## [Task description]
Turn the lines of the records below into a numbered list, beginning with the line that contains "Return every road" and continuing through the line that contains "road 2 (secondary): [(0,155),(181,117),(511,81)]", both included. Leave out any blank lines and include no other lines.
======== Entries
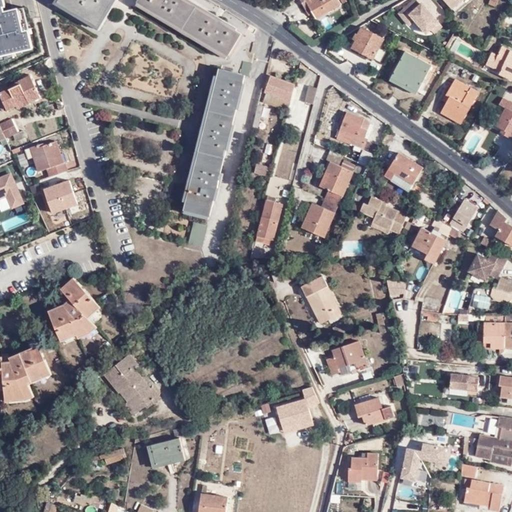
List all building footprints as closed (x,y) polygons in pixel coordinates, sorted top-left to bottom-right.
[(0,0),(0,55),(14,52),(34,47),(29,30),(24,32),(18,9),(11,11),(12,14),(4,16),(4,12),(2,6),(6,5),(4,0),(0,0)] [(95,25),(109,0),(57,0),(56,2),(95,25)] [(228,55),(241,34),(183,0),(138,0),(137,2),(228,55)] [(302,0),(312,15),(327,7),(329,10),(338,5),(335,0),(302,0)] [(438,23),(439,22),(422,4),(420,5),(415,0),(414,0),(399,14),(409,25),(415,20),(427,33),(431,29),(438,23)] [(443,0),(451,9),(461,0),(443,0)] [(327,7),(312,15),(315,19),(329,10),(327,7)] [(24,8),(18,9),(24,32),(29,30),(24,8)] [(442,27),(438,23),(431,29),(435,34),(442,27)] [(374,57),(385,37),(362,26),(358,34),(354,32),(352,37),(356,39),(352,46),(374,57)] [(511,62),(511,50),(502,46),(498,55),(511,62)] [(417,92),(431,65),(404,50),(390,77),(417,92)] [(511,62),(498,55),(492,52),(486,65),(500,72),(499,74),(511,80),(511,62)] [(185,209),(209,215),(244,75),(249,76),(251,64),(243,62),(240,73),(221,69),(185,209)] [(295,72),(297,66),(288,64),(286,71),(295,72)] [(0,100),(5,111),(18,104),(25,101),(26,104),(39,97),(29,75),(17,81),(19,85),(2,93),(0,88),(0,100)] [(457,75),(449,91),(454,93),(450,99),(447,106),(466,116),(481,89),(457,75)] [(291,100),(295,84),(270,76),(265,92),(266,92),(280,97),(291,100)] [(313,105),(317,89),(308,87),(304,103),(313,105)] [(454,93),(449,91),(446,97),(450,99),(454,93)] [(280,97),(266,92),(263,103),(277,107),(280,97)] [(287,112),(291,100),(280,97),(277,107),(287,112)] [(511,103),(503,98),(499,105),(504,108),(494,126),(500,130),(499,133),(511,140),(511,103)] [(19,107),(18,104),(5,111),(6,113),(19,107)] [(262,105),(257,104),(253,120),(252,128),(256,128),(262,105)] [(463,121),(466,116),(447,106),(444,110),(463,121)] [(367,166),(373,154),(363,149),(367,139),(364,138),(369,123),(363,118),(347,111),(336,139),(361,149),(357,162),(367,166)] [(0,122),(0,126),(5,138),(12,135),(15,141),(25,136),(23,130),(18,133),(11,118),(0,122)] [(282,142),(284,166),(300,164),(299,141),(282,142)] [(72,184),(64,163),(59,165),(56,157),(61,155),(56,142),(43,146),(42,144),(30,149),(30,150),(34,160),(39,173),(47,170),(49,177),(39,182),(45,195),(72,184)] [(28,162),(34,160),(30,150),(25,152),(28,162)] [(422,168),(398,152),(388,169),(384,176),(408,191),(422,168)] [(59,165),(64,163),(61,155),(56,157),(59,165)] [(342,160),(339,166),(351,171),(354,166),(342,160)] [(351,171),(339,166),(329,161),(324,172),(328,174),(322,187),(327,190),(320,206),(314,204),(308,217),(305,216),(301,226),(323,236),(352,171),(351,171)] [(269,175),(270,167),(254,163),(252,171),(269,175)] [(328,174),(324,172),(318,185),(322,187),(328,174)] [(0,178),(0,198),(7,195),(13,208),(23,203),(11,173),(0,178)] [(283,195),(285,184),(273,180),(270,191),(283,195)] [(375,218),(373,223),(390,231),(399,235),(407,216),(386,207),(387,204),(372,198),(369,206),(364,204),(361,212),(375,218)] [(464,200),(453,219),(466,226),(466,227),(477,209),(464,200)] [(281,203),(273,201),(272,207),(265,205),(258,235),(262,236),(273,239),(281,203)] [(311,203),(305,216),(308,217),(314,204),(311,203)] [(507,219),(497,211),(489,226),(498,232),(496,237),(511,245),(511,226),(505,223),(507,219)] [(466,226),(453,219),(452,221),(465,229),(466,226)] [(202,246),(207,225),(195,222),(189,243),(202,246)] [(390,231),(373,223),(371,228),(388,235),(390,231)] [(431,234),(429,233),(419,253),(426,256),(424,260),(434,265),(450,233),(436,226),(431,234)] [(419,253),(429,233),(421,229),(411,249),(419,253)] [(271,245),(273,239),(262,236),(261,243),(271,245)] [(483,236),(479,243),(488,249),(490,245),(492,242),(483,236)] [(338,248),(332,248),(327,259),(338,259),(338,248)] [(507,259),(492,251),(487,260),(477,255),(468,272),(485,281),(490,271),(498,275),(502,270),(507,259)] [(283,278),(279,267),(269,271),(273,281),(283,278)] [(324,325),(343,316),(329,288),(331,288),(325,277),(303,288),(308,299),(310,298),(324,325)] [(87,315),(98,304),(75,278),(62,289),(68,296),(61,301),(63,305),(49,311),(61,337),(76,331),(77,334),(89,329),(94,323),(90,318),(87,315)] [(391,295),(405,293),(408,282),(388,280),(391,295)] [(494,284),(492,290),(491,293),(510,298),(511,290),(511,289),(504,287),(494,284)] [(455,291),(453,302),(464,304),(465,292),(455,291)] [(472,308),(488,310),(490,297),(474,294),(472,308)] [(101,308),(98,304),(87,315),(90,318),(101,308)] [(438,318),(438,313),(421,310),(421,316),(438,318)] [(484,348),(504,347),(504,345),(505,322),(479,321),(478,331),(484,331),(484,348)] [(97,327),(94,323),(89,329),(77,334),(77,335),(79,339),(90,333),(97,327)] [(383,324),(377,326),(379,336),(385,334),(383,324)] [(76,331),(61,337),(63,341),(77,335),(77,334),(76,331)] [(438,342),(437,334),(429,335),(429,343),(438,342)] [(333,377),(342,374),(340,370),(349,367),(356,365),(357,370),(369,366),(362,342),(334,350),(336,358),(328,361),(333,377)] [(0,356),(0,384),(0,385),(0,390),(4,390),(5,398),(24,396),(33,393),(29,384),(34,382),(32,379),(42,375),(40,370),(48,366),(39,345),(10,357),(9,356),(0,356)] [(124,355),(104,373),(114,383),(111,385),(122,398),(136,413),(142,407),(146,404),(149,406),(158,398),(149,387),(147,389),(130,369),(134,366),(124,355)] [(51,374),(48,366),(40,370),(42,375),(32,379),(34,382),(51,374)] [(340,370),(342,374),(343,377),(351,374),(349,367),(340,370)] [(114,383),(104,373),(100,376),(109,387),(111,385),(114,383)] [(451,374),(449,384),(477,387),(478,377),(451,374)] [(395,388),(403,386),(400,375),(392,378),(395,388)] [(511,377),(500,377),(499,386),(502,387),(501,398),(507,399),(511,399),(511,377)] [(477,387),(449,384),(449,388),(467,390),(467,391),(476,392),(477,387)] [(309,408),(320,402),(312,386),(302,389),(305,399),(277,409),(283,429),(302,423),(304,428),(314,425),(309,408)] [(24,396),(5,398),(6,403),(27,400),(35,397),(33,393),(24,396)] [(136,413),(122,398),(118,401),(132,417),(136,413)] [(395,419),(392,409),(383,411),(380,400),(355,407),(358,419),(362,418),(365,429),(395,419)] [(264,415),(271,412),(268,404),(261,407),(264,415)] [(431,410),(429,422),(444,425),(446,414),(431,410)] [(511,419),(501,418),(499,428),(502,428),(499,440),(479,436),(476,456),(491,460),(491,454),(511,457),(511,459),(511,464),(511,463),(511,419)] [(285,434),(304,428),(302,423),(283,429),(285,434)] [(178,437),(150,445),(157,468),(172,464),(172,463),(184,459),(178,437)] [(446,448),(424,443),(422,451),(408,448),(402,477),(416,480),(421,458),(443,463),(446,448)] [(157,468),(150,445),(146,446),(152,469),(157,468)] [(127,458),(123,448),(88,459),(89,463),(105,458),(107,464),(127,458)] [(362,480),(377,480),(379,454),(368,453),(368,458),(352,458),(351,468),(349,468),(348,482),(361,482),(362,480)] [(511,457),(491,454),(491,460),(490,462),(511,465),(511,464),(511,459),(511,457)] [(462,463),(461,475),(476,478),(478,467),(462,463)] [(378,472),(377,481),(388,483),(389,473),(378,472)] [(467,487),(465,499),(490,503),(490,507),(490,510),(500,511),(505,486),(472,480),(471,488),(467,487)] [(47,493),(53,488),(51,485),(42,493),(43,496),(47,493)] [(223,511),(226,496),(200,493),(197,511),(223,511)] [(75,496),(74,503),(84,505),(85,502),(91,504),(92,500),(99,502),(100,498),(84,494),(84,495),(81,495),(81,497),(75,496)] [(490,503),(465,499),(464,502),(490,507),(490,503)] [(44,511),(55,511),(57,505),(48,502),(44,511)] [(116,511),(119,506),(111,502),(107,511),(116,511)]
================
======== Entries
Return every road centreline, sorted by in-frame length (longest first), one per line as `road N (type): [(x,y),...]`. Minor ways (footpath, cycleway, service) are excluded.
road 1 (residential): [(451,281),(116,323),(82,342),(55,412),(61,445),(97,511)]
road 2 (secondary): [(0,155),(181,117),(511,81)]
================
## [The reply]
1. Return every road centreline, sorted by in-frame length (longest first), one per line as `road N (type): [(x,y),...]`. Minor ways (footpath, cycleway, service) are excluded.
2. road 1 (residential): [(451,281),(116,323),(82,342),(55,412),(61,445),(97,511)]
3. road 2 (secondary): [(0,155),(181,117),(511,81)]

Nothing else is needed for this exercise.